- [Records for the exercise]
Segment Open

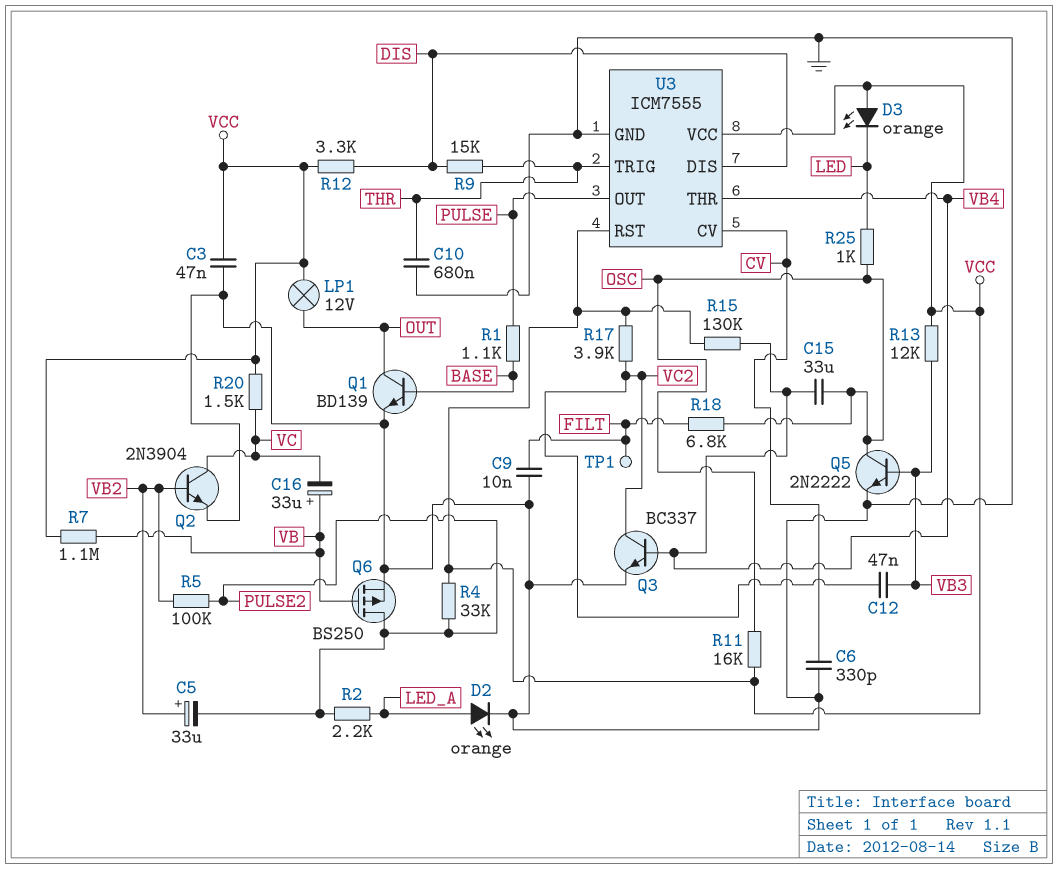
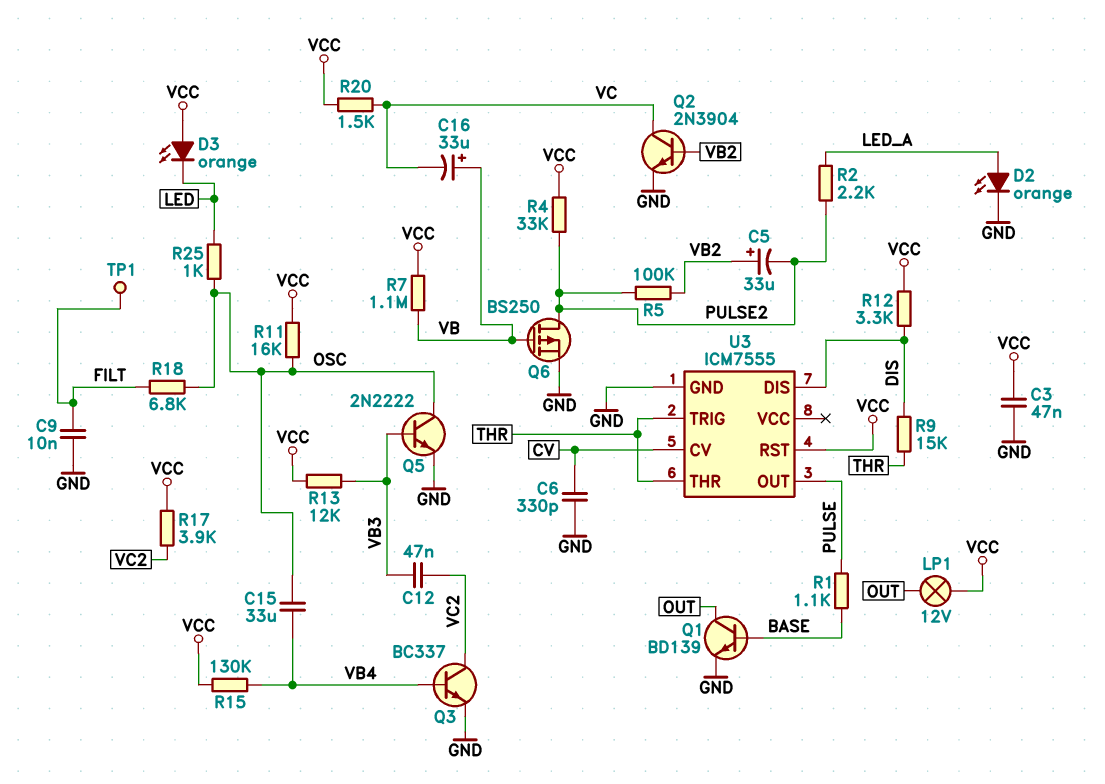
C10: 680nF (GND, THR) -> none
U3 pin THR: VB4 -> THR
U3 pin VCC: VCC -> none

Segment Closed
Segment Open

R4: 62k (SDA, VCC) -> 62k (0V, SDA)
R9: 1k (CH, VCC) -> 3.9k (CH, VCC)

Segment Closed
Segment Open

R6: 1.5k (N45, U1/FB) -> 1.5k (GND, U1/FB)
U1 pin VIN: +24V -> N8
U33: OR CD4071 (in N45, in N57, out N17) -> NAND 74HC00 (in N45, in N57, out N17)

Segment Closed

- [What to work on]
In the listing above, find the line with "C10: 680nF (GND, THR) -> none" and the line with "U3 pin VCC: VCC -> none"; set down exactly those two lines and every line between them, nothing more.

- [The completed task]
C10: 680nF (GND, THR) -> none
U3 pin THR: VB4 -> THR
U3 pin VCC: VCC -> none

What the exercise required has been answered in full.